Exercise aim
In the entries below, the lines from the one with "F1: 3A (GND, VEXT) -> 3A (PWR_IN, VEXT)" through the one with "D102: LED blue" are to be copied exactly; both ends count.

======

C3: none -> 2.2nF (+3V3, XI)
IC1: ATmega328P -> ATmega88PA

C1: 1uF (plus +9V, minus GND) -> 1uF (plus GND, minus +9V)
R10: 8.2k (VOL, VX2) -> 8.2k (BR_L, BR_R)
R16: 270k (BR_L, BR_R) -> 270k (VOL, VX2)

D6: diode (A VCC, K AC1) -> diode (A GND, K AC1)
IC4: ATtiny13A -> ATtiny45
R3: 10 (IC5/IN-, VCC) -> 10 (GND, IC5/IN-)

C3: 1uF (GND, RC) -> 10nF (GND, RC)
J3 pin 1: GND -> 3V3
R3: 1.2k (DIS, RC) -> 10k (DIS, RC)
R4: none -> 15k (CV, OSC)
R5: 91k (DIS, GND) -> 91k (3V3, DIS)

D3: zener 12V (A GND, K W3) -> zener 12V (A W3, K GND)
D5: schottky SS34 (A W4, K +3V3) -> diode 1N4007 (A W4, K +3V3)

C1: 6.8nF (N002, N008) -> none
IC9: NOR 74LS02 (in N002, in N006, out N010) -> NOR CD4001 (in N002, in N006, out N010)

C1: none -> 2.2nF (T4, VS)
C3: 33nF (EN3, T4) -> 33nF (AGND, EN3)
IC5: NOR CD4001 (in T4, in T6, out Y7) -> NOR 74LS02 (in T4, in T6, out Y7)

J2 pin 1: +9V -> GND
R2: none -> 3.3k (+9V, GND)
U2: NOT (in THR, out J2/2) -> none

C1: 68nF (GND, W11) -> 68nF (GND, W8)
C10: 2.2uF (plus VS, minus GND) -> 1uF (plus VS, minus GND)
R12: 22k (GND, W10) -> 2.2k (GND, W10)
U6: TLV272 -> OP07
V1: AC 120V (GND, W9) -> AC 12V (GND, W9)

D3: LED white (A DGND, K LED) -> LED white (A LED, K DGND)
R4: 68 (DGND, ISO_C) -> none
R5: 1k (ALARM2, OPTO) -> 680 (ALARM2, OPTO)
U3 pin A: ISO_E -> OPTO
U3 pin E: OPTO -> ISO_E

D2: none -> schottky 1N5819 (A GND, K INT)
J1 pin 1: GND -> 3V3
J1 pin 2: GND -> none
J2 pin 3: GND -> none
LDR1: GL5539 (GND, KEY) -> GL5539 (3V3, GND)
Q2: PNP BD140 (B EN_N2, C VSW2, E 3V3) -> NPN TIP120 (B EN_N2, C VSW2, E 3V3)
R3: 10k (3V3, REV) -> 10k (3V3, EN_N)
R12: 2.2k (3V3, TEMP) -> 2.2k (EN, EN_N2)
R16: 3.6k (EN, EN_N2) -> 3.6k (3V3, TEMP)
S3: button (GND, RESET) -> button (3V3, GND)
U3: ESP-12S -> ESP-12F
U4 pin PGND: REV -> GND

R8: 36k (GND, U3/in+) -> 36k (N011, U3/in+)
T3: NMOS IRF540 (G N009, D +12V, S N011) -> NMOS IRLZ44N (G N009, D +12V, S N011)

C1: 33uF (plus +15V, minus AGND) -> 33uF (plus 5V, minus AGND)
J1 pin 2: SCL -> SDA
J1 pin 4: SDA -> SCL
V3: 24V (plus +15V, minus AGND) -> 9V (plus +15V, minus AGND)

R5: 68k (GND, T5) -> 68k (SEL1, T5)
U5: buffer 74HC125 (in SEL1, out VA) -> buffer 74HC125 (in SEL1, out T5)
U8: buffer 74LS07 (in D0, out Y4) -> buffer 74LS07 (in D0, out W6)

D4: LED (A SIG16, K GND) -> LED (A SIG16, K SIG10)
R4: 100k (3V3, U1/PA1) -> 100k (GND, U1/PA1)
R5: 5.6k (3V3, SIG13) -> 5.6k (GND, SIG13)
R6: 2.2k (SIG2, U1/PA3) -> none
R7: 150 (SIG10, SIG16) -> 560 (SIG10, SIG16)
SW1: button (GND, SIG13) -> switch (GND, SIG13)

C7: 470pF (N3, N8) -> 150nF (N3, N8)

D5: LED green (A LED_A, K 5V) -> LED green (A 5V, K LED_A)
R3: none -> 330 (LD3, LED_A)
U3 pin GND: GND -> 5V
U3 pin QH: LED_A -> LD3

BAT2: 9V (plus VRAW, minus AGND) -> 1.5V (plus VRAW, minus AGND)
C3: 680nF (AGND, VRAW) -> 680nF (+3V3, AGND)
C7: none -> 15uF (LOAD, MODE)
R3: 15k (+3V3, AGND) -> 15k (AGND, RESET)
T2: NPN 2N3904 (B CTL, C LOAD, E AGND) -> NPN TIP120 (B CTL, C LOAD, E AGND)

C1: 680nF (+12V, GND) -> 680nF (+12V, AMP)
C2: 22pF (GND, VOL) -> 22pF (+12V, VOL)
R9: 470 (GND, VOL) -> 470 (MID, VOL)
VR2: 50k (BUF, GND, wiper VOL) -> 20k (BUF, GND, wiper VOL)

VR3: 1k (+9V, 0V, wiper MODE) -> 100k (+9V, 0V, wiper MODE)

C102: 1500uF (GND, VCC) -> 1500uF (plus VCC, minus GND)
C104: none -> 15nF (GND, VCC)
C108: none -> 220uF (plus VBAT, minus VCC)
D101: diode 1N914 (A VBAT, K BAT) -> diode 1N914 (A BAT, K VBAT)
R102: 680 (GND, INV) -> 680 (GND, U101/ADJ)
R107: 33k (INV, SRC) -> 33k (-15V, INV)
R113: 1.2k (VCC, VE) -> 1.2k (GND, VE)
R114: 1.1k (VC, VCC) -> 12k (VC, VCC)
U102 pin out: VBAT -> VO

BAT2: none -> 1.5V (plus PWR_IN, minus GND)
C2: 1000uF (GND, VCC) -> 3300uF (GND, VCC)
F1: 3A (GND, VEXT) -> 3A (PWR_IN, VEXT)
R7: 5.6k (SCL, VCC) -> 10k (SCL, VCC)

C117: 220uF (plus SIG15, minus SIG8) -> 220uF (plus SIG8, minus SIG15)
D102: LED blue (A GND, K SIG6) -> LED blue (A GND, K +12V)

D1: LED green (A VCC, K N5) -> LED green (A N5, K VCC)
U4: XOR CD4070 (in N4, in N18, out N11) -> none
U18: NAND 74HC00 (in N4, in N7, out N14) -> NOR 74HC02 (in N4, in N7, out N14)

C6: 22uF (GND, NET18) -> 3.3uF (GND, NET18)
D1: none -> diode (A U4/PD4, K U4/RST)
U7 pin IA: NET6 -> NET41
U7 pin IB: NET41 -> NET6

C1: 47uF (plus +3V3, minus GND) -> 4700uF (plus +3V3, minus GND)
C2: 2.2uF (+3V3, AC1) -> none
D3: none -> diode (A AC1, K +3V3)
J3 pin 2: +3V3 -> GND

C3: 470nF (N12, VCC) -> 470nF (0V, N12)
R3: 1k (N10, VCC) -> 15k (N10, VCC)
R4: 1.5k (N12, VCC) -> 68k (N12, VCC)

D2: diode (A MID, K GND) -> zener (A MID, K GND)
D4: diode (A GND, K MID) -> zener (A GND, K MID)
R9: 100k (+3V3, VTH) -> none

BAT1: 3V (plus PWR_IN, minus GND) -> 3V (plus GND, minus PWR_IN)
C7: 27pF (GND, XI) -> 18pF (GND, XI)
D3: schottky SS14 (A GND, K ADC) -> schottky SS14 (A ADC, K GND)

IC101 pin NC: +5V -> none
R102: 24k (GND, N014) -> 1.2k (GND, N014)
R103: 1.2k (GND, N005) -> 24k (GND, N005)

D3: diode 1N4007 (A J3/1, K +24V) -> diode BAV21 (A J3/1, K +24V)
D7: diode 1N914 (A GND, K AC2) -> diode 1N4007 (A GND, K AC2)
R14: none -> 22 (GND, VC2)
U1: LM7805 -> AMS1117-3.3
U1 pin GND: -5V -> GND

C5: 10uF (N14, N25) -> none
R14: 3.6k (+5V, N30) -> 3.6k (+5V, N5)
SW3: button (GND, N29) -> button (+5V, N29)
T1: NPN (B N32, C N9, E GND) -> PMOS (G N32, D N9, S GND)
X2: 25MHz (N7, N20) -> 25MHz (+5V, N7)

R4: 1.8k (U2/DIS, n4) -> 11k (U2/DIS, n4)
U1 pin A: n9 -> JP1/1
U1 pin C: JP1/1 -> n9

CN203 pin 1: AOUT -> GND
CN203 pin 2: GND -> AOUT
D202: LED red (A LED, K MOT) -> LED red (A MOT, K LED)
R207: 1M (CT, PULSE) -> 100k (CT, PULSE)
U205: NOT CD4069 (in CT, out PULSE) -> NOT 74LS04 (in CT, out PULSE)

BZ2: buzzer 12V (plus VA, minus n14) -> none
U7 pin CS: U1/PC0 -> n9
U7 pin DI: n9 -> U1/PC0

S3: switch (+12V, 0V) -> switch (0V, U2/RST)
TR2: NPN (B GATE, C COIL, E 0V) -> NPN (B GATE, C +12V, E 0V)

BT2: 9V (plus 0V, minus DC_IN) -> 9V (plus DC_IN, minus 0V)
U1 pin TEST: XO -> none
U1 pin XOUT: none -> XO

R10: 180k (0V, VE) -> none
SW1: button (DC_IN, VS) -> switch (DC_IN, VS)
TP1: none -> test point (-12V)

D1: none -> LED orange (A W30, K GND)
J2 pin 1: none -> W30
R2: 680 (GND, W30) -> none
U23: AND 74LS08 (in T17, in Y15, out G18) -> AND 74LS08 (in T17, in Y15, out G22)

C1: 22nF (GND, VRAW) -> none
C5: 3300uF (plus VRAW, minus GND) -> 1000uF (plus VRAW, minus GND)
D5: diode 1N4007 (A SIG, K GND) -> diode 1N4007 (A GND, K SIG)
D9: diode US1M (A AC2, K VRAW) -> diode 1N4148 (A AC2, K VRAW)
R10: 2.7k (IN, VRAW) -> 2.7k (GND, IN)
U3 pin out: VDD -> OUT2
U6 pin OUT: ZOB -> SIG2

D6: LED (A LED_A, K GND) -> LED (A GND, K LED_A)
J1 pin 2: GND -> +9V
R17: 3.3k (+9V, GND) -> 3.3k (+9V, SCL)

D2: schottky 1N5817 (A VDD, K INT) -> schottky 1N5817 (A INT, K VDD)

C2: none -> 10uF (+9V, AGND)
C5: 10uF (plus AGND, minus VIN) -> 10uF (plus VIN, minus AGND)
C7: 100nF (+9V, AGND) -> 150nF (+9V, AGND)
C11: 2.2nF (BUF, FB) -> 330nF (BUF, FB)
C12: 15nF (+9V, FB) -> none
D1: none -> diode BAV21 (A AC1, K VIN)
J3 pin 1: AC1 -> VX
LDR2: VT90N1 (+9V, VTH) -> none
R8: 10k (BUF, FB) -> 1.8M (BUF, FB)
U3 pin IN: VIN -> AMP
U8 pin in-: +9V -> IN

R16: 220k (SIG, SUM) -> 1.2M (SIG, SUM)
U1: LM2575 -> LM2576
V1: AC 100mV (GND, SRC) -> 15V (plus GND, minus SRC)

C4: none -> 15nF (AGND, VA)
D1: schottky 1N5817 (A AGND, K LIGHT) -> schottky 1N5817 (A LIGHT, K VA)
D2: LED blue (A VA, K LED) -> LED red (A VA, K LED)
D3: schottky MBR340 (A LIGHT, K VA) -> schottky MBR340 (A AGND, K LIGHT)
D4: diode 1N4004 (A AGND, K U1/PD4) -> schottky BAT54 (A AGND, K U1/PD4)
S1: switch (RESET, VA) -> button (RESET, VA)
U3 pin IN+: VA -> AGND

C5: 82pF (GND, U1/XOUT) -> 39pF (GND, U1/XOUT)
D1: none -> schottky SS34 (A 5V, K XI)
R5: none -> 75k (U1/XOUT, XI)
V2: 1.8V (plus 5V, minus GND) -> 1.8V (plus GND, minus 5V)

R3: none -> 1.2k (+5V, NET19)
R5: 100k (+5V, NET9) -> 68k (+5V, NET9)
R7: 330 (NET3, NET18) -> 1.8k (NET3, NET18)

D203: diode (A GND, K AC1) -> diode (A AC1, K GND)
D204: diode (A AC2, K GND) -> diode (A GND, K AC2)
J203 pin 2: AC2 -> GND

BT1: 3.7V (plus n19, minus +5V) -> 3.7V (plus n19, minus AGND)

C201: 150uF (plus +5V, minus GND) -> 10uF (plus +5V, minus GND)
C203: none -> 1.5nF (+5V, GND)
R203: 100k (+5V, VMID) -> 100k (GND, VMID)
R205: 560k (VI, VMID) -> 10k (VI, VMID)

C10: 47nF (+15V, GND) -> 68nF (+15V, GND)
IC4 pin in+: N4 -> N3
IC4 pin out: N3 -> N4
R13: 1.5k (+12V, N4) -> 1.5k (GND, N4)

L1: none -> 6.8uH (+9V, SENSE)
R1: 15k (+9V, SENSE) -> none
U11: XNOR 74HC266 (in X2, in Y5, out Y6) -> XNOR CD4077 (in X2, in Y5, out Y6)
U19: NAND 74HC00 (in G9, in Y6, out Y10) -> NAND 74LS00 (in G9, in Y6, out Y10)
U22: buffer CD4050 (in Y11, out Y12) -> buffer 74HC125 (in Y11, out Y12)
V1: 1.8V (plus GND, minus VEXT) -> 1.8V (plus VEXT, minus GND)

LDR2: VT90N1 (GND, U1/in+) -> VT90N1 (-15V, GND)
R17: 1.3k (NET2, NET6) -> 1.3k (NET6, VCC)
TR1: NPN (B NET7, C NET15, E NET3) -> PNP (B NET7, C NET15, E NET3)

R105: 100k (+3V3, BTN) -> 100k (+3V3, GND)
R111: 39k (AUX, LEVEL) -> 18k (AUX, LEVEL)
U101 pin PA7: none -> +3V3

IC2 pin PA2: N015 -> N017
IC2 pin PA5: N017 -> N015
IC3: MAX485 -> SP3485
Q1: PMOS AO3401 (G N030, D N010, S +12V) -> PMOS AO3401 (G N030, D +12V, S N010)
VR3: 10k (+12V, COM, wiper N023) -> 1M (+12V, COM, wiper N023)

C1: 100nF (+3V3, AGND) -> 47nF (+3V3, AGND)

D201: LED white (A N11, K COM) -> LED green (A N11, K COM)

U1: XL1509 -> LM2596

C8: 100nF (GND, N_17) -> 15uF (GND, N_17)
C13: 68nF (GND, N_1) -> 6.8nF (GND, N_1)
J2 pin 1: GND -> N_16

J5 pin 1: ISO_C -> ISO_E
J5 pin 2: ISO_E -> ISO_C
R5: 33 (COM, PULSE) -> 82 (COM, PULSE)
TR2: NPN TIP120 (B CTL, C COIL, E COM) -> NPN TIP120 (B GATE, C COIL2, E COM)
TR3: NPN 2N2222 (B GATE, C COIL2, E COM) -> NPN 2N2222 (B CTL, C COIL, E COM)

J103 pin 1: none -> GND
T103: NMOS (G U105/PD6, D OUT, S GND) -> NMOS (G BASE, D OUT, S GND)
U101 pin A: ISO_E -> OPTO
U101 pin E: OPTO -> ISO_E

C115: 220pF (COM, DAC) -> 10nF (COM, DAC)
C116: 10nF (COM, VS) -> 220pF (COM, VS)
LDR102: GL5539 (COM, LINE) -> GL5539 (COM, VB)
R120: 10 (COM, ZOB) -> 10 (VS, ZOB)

======

Solution for this exercise
F1: 3A (GND, VEXT) -> 3A (PWR_IN, VEXT)
R7: 5.6k (SCL, VCC) -> 10k (SCL, VCC)

C117: 220uF (plus SIG15, minus SIG8) -> 220uF (plus SIG8, minus SIG15)
D102: LED blue (A GND, K SIG6) -> LED blue (A GND, K +12V)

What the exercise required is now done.